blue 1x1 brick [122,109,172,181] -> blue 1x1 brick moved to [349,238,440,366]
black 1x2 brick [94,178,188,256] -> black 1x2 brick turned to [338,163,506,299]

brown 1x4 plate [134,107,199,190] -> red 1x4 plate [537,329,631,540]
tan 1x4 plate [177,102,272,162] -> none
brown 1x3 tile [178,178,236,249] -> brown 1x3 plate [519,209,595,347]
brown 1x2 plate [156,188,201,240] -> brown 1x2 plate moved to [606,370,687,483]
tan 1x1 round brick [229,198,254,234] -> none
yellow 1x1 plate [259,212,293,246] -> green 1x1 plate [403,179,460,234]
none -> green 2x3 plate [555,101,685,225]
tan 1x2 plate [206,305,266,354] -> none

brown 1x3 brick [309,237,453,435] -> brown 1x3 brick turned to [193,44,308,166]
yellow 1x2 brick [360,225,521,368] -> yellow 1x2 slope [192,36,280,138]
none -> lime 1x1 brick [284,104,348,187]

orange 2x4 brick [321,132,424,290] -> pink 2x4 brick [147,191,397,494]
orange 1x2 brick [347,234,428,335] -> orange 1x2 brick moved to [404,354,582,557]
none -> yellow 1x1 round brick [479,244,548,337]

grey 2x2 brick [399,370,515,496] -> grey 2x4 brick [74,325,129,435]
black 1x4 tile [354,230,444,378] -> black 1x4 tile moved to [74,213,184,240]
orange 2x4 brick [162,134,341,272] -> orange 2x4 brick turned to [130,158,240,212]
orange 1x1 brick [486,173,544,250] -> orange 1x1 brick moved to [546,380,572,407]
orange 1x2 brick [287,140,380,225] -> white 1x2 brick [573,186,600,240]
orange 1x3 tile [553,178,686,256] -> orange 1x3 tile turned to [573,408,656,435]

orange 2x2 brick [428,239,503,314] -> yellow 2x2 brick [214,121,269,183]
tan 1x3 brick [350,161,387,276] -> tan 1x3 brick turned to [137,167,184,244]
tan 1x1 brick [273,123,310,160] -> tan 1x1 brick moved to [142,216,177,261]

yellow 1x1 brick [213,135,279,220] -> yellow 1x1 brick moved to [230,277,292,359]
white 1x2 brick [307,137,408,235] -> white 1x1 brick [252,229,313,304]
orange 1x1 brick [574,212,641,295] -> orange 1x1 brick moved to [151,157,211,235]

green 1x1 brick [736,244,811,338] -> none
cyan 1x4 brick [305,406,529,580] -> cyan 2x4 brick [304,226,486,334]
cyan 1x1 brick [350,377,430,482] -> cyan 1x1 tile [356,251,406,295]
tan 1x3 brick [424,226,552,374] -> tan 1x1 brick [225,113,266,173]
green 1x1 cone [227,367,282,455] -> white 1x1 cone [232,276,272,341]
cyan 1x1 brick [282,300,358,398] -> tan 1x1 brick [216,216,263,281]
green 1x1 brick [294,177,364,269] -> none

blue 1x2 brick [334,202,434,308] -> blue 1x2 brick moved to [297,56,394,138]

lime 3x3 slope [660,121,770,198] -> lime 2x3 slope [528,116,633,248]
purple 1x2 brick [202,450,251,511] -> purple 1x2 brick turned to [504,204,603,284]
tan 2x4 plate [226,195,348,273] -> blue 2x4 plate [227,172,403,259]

○ ○ ○

Restate word for word the lines of the data above, starting at the line containing "orange 1x2 brick [347,234,428,335]" and ending at the line containing "purple 1x2 brick [202,450,251,511]", both included, and nothing more.

**TASK RESULT:**
orange 1x2 brick [347,234,428,335] -> orange 1x2 brick moved to [404,354,582,557]
none -> yellow 1x1 round brick [479,244,548,337]

grey 2x2 brick [399,370,515,496] -> grey 2x4 brick [74,325,129,435]
black 1x4 tile [354,230,444,378] -> black 1x4 tile moved to [74,213,184,240]
orange 2x4 brick [162,134,341,272] -> orange 2x4 brick turned to [130,158,240,212]
orange 1x1 brick [486,173,544,250] -> orange 1x1 brick moved to [546,380,572,407]
orange 1x2 brick [287,140,380,225] -> white 1x2 brick [573,186,600,240]
orange 1x3 tile [553,178,686,256] -> orange 1x3 tile turned to [573,408,656,435]

orange 2x2 brick [428,239,503,314] -> yellow 2x2 brick [214,121,269,183]
tan 1x3 brick [350,161,387,276] -> tan 1x3 brick turned to [137,167,184,244]
tan 1x1 brick [273,123,310,160] -> tan 1x1 brick moved to [142,216,177,261]

yellow 1x1 brick [213,135,279,220] -> yellow 1x1 brick moved to [230,277,292,359]
white 1x2 brick [307,137,408,235] -> white 1x1 brick [252,229,313,304]
orange 1x1 brick [574,212,641,295] -> orange 1x1 brick moved to [151,157,211,235]

green 1x1 brick [736,244,811,338] -> none
cyan 1x4 brick [305,406,529,580] -> cyan 2x4 brick [304,226,486,334]
cyan 1x1 brick [350,377,430,482] -> cyan 1x1 tile [356,251,406,295]
tan 1x3 brick [424,226,552,374] -> tan 1x1 brick [225,113,266,173]
green 1x1 cone [227,367,282,455] -> white 1x1 cone [232,276,272,341]
cyan 1x1 brick [282,300,358,398] -> tan 1x1 brick [216,216,263,281]
green 1x1 brick [294,177,364,269] -> none

blue 1x2 brick [334,202,434,308] -> blue 1x2 brick moved to [297,56,394,138]

lime 3x3 slope [660,121,770,198] -> lime 2x3 slope [528,116,633,248]
purple 1x2 brick [202,450,251,511] -> purple 1x2 brick turned to [504,204,603,284]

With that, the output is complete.